— Exercise directions —
As written and without pictures, set down the lines from the one that contains "red apple: 1 -> 2" through the end of the data.

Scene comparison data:
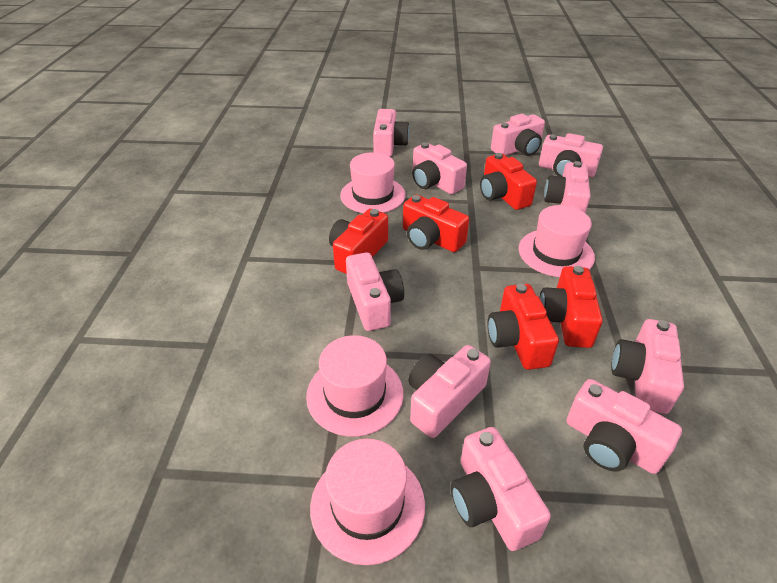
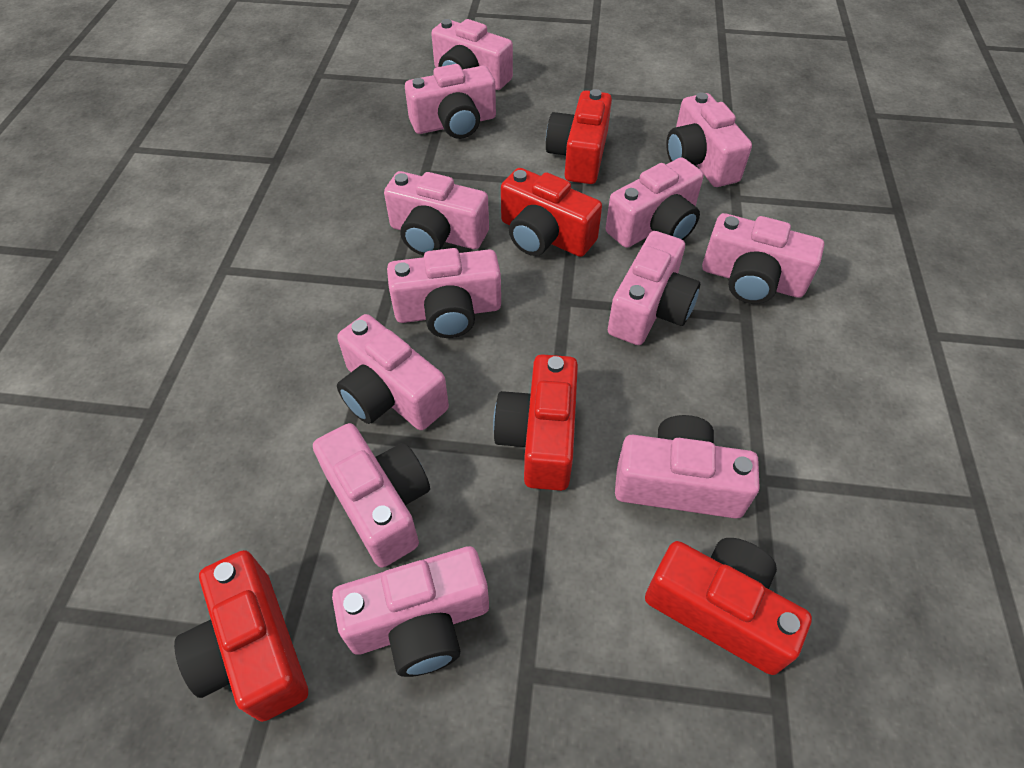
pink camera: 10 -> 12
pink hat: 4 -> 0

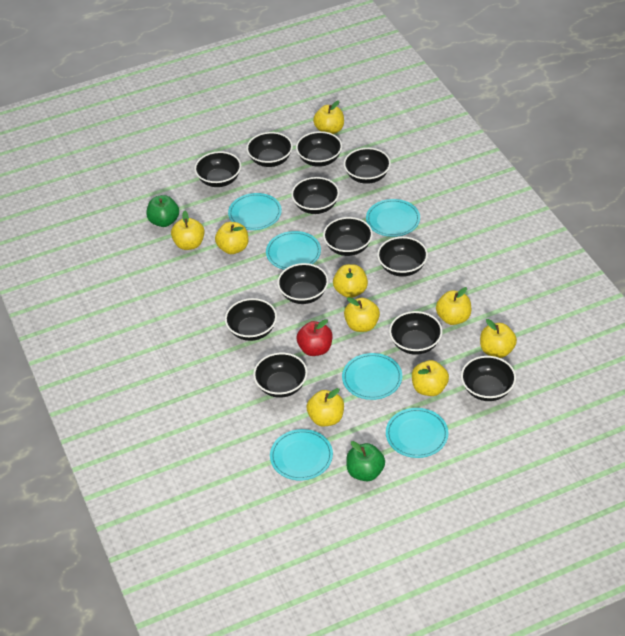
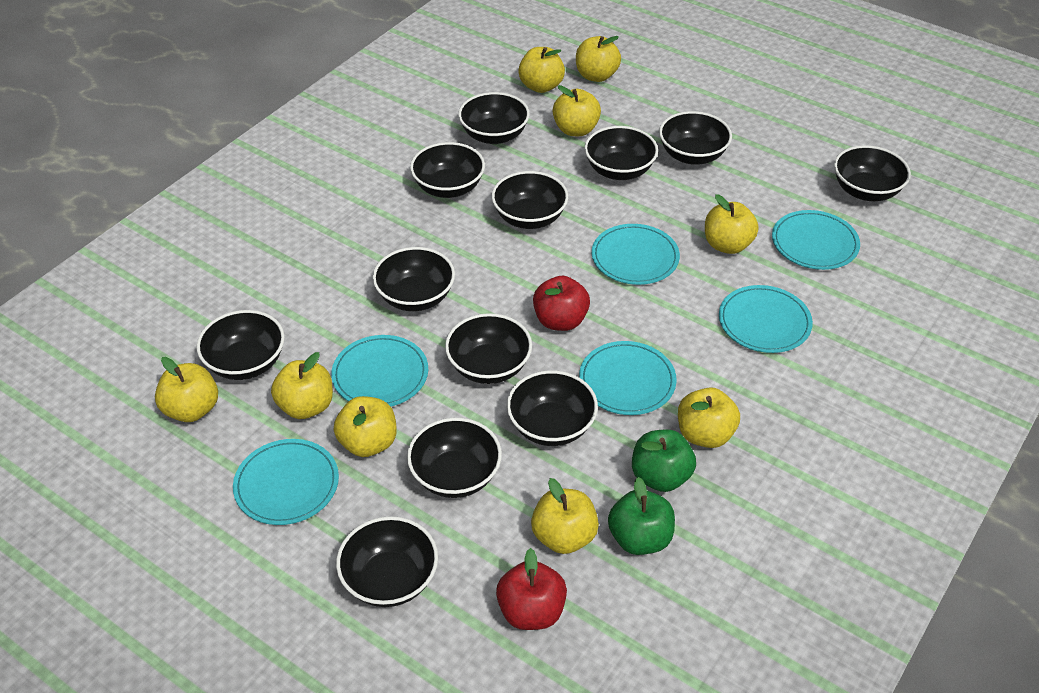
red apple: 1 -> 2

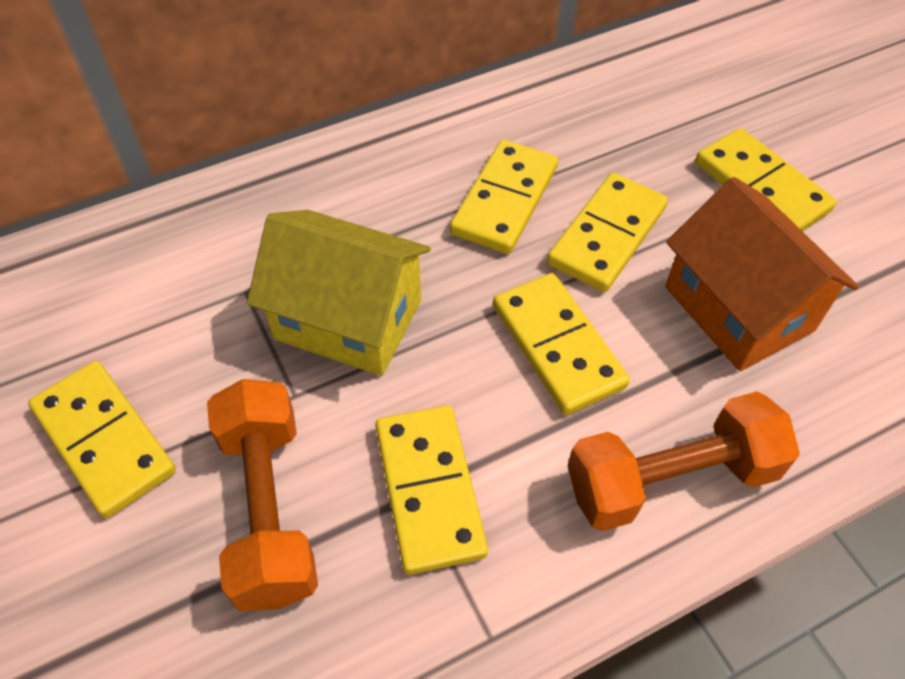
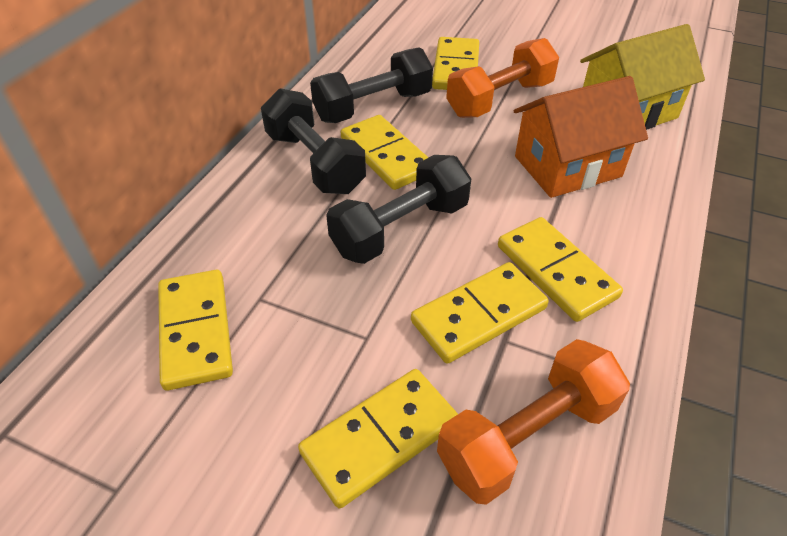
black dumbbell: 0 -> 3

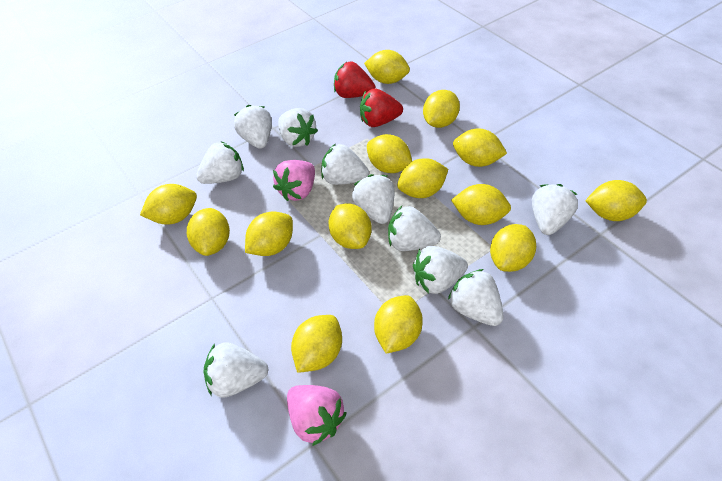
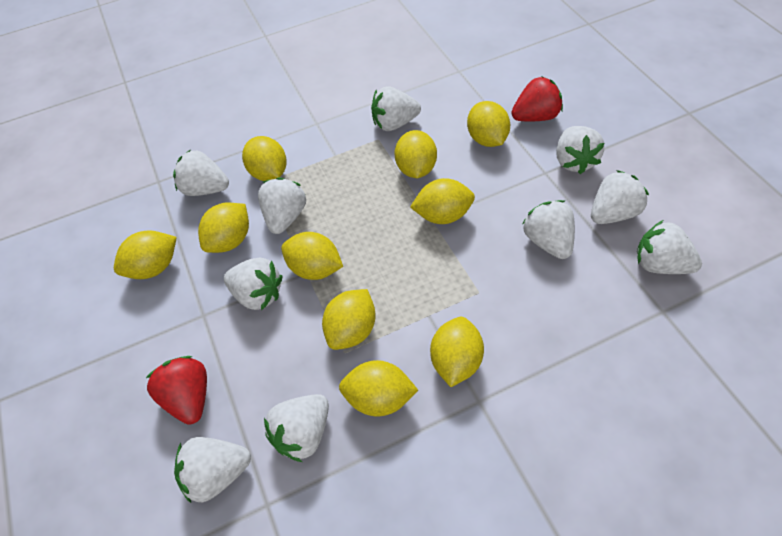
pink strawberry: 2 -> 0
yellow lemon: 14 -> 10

— Output for this exercise —
red apple: 1 -> 2

black dumbbell: 0 -> 3

pink strawberry: 2 -> 0
yellow lemon: 14 -> 10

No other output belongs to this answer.